:: Problem requirements ::
Could you print all the entries below exactly as they appear, omitting the pictures?

Object change descriptions
_ _ _ _

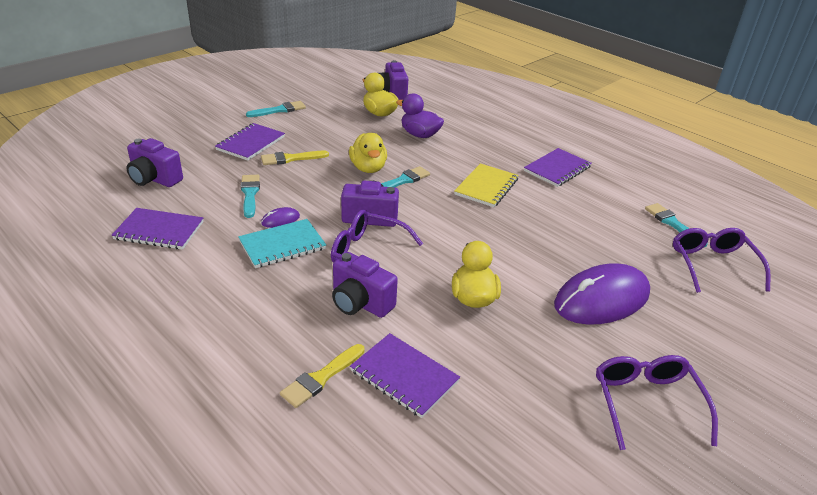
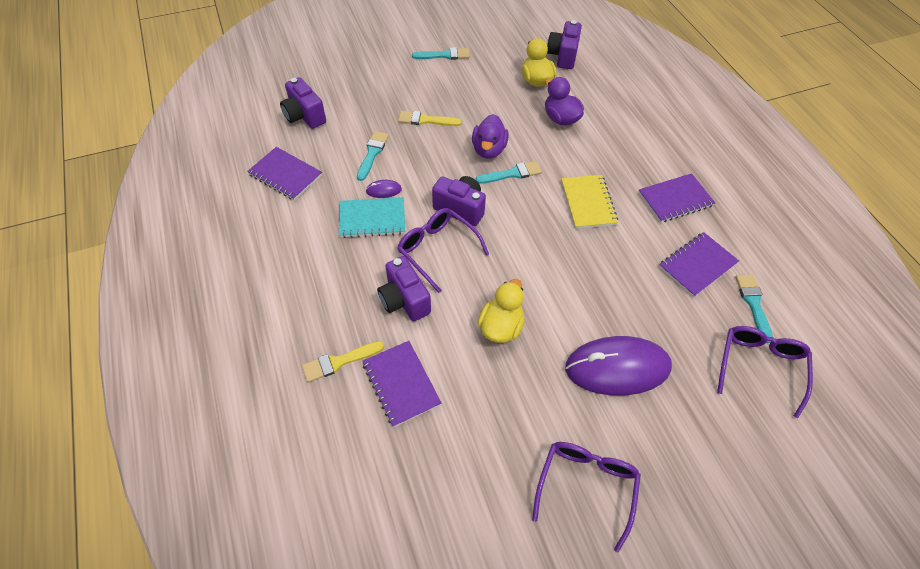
camera: 25 degrees right, 20 degrees up
purple notebook [215,123,285,161] -> purple notebook moved to [659,232,739,297]
yellow duck [349,133,387,173] -> purple duck [472,114,509,159]
yellow notebook [454,163,519,207] -> yellow notebook turned 60 degrees counterclockwise [561,175,618,229]

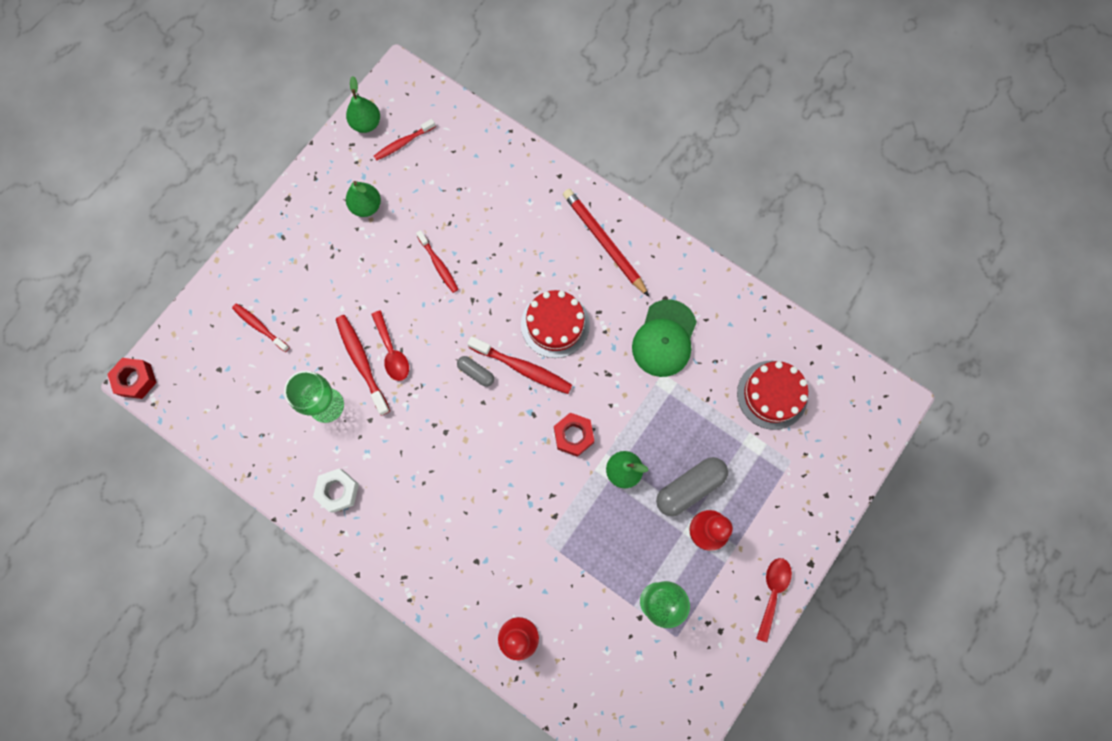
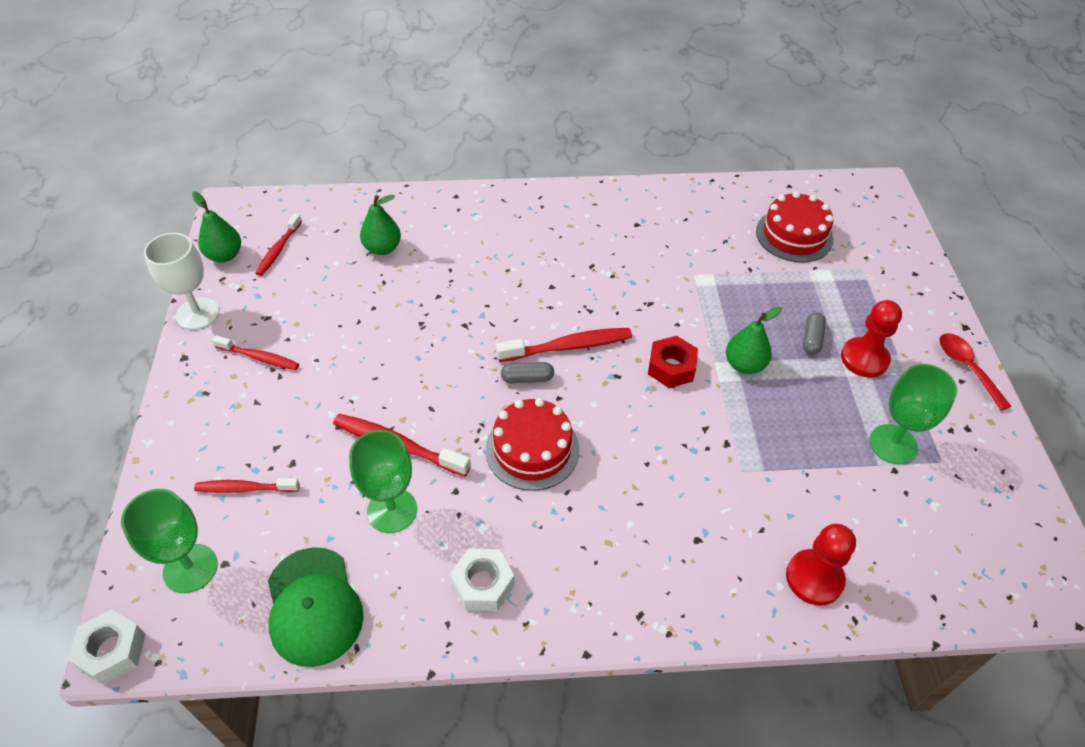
camera: 40 degrees left, 25 degrees down
red nut [107,358,157,399] -> white nut [68,609,146,685]
green pear [346,181,381,217] -> green pear moved to [360,195,401,255]
red spoon [371,310,409,381] -> none
red toothbrush [416,230,458,293] -> red toothbrush moved to [212,335,299,370]
red cake [521,290,590,358] -> red cake moved to [485,398,579,491]
red pencil [563,189,649,297] -> none
green cap [632,299,697,377] -> green cap moved to [268,547,364,667]
grey capsule [656,457,728,516] -> grey capsule [803,312,826,355], size x0.54
none -> green goblet [121,489,218,593]
none -> white goblet [144,233,219,330]

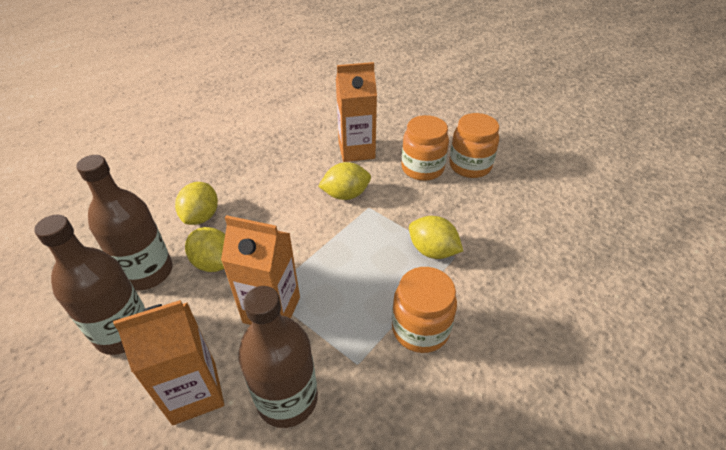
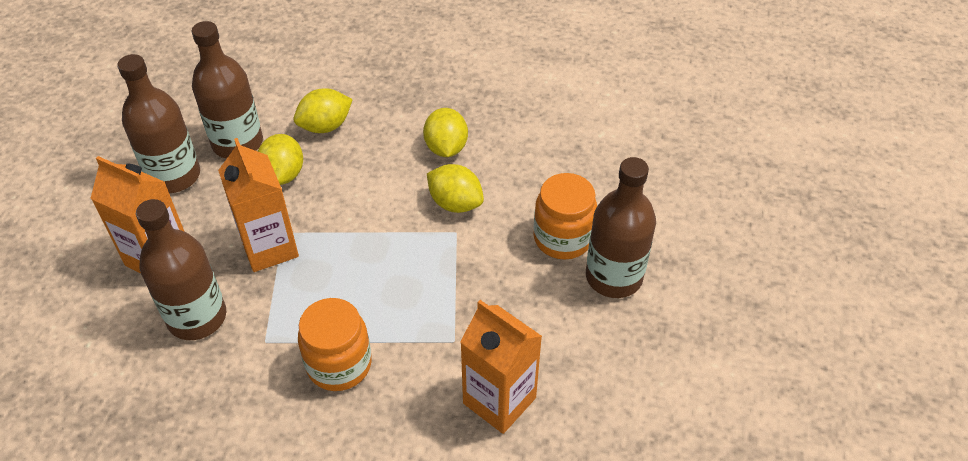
camera: 50 degrees right, 5 degrees up
orange carton [336,62,377,162] -> orange carton moved to [460,300,542,434]
yellow lemon [409,216,463,259] -> yellow lemon moved to [423,108,468,157]
orange jar [449,113,499,178] -> brown bottle [586,157,656,298]

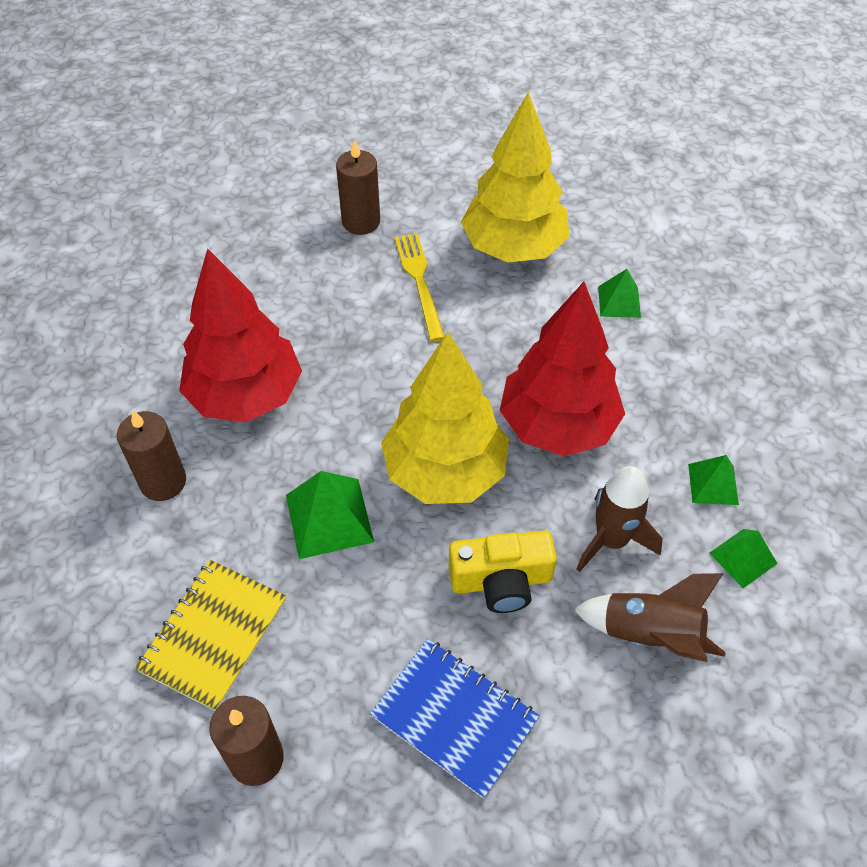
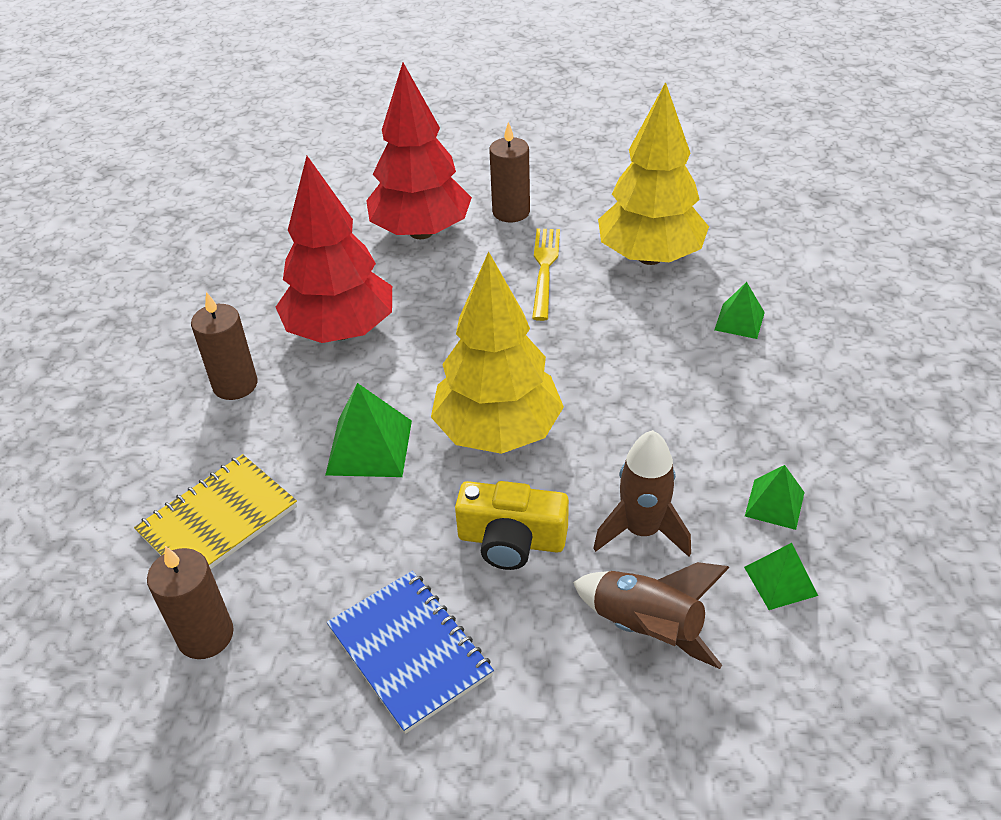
camera: 20 degrees right, 10 degrees down
red tree [500,282,625,456] -> red tree moved to [366,63,472,239]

_ _ _ _

:: Solution for this exercise ::
camera: 25 degrees right, 20 degrees up
purple notebook [215,123,285,161] -> purple notebook moved to [659,232,739,297]
yellow duck [349,133,387,173] -> purple duck [472,114,509,159]
yellow notebook [454,163,519,207] -> yellow notebook turned 60 degrees counterclockwise [561,175,618,229]

camera: 40 degrees left, 25 degrees down
red nut [107,358,157,399] -> white nut [68,609,146,685]
green pear [346,181,381,217] -> green pear moved to [360,195,401,255]
red spoon [371,310,409,381] -> none
red toothbrush [416,230,458,293] -> red toothbrush moved to [212,335,299,370]
red cake [521,290,590,358] -> red cake moved to [485,398,579,491]
red pencil [563,189,649,297] -> none
green cap [632,299,697,377] -> green cap moved to [268,547,364,667]
grey capsule [656,457,728,516] -> grey capsule [803,312,826,355], size x0.54
none -> green goblet [121,489,218,593]
none -> white goblet [144,233,219,330]

camera: 50 degrees right, 5 degrees up
orange carton [336,62,377,162] -> orange carton moved to [460,300,542,434]
yellow lemon [409,216,463,259] -> yellow lemon moved to [423,108,468,157]
orange jar [449,113,499,178] -> brown bottle [586,157,656,298]

camera: 20 degrees right, 10 degrees down
red tree [500,282,625,456] -> red tree moved to [366,63,472,239]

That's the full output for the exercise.